The data:
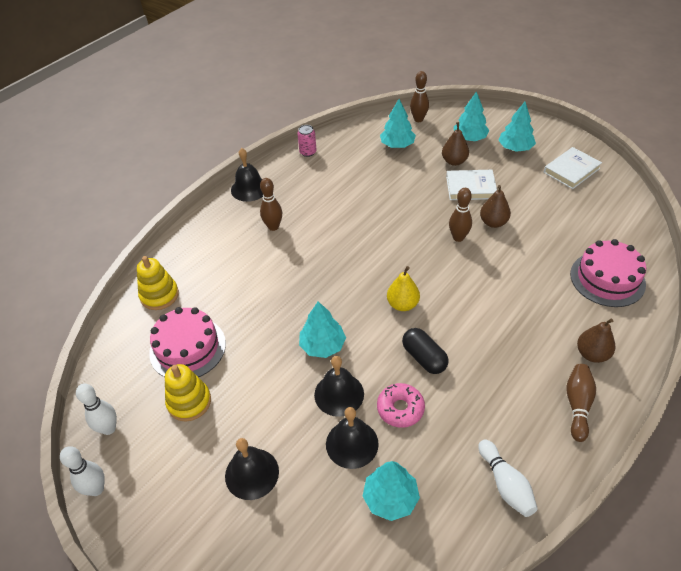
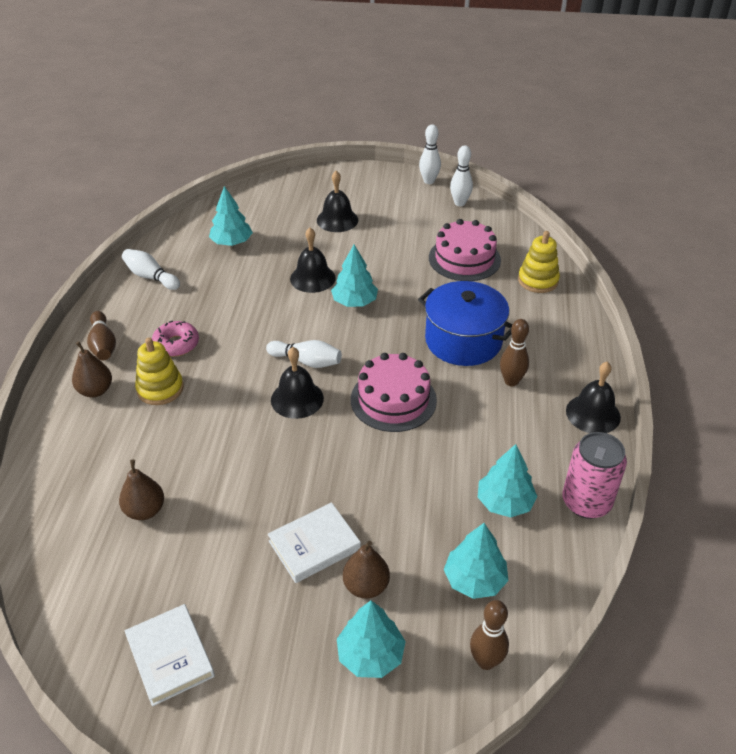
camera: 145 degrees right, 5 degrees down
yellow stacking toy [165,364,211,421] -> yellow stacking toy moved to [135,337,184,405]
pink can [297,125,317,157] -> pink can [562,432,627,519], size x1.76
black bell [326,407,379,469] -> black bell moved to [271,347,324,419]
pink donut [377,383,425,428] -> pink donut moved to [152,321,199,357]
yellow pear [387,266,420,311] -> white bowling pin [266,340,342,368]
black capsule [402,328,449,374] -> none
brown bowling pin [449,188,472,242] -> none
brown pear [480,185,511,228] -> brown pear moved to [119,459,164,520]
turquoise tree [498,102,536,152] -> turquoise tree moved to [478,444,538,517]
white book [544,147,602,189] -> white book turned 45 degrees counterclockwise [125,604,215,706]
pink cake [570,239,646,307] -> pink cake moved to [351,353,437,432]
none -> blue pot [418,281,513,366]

Your goal:
Pull each line holding "bowling" out of the listing.

Output below:
yellow pear [387,266,420,311] -> white bowling pin [266,340,342,368]
brown bowling pin [449,188,472,242] -> none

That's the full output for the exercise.